## Description of the task
Copy every line below that has the word "none" in it.

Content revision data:

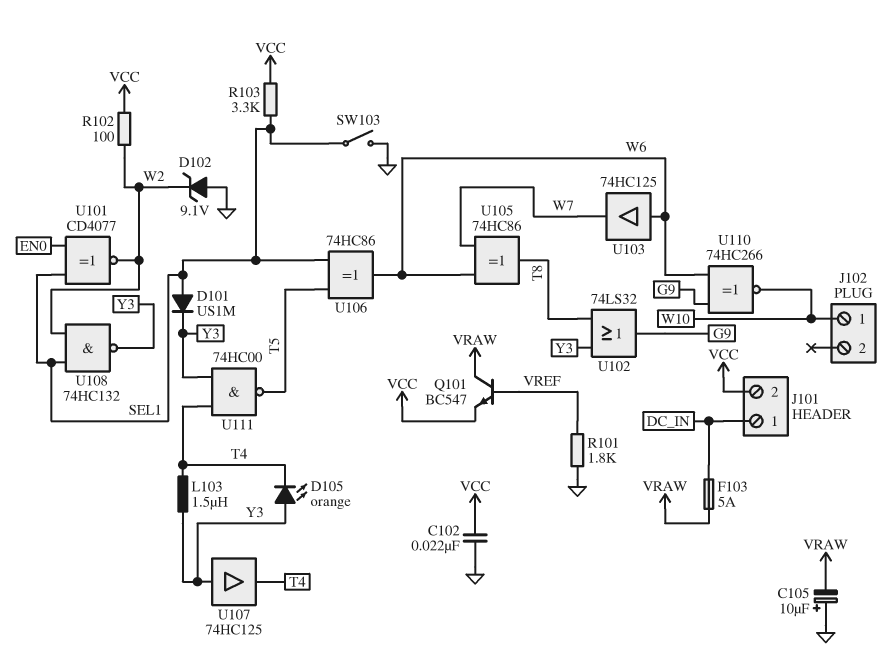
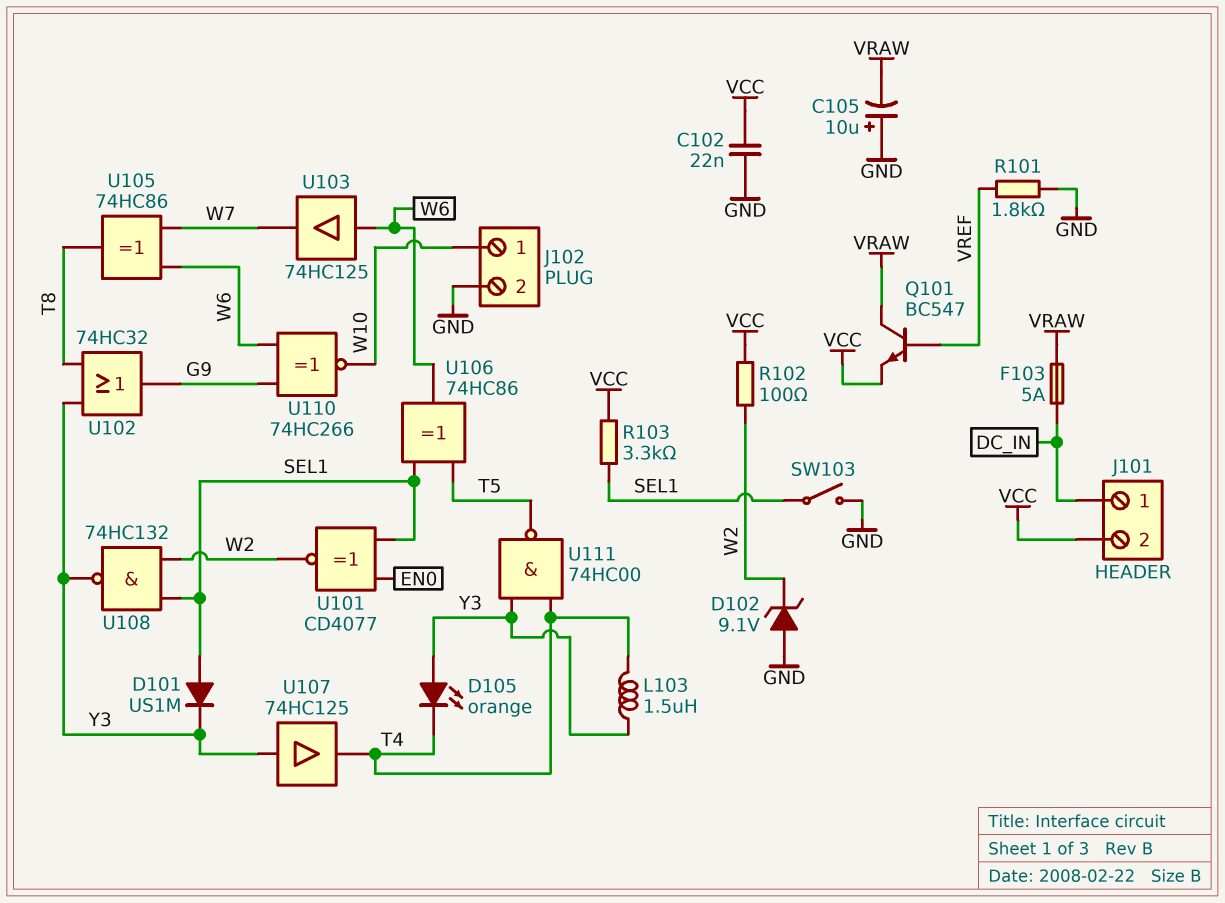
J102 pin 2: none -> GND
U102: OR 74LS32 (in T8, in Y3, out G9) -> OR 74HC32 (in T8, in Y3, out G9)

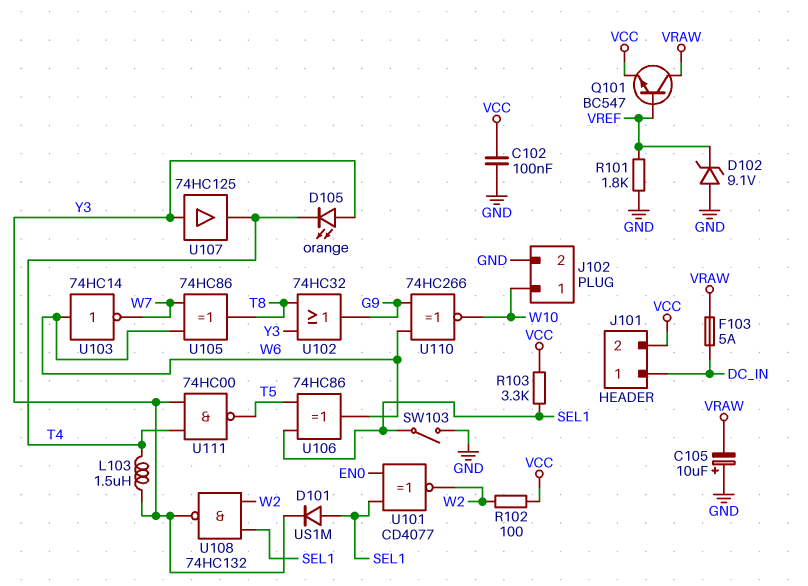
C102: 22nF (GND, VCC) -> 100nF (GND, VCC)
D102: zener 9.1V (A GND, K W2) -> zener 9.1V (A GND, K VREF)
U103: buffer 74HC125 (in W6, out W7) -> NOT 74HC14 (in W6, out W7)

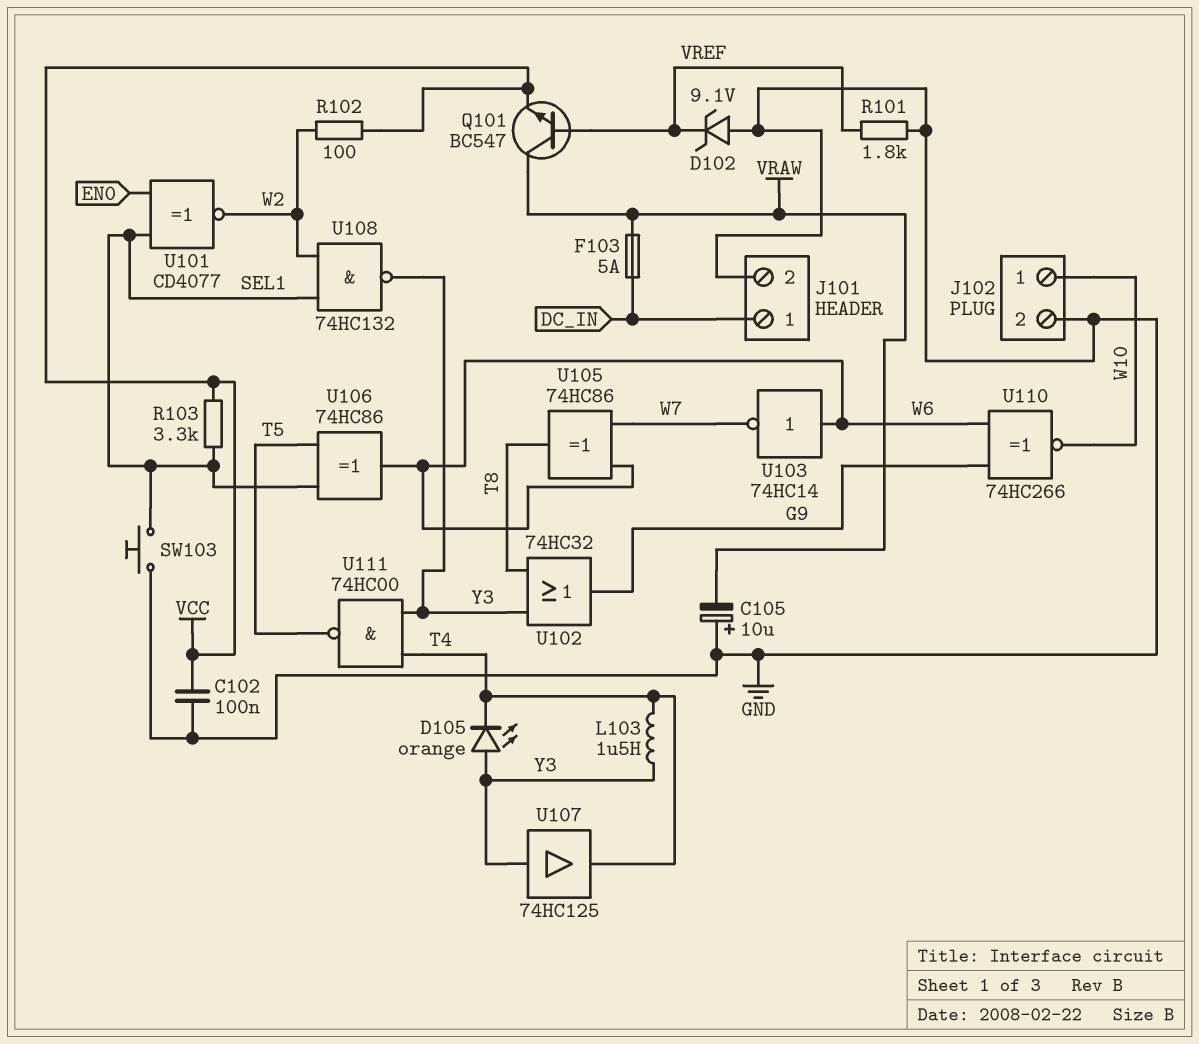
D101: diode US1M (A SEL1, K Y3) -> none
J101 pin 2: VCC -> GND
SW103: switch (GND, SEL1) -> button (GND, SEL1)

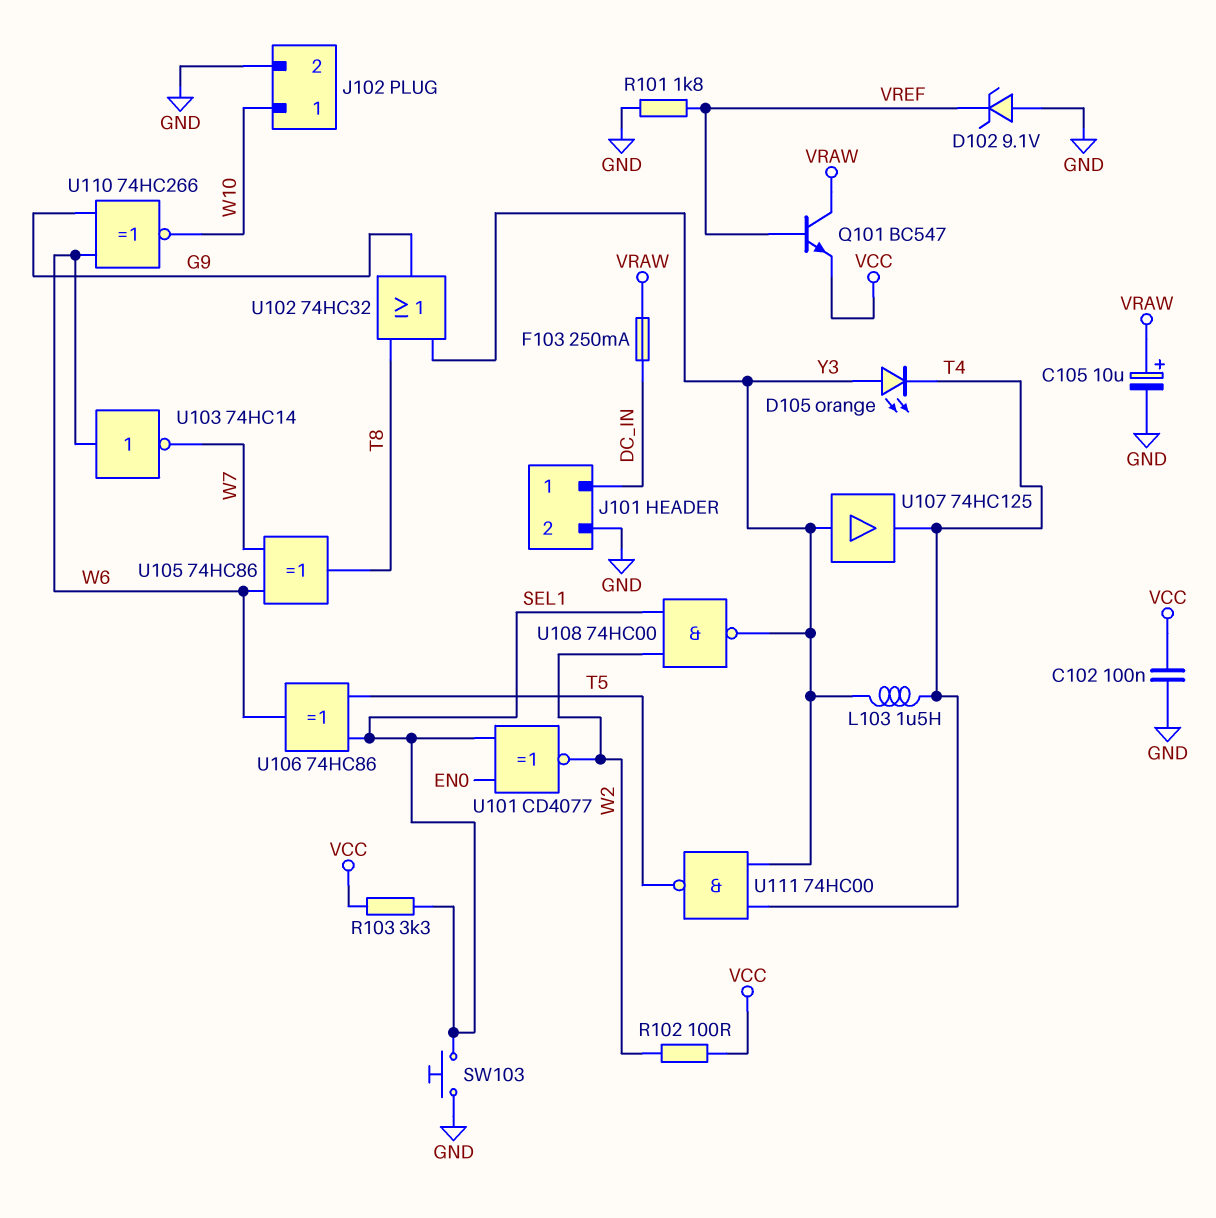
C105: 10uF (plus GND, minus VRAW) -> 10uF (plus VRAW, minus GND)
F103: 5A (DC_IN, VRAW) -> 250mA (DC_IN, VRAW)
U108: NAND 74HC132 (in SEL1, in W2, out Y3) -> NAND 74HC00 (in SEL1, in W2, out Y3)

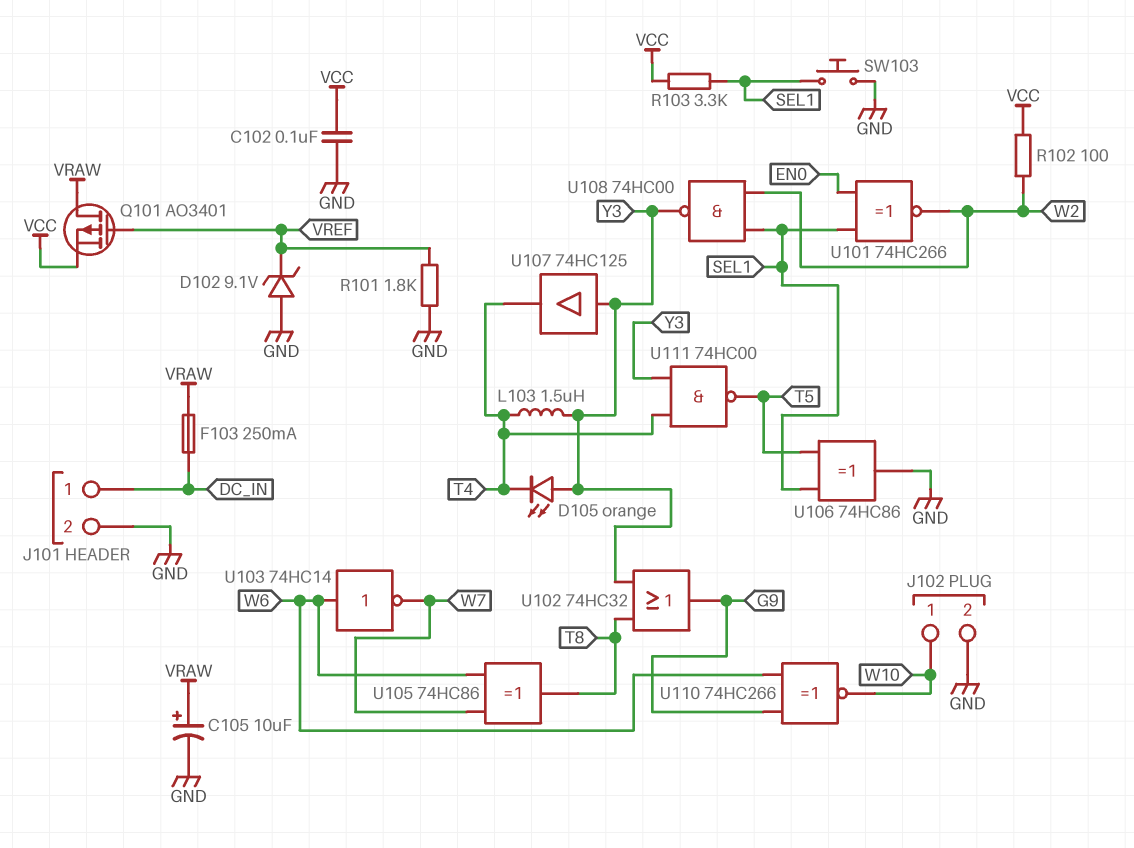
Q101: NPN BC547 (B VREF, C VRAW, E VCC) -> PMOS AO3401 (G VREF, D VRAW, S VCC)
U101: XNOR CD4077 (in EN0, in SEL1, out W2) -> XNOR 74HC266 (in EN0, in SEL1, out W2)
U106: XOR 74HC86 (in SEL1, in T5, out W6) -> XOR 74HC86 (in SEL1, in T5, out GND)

## Expected output
J102 pin 2: none -> GND
D101: diode US1M (A SEL1, K Y3) -> none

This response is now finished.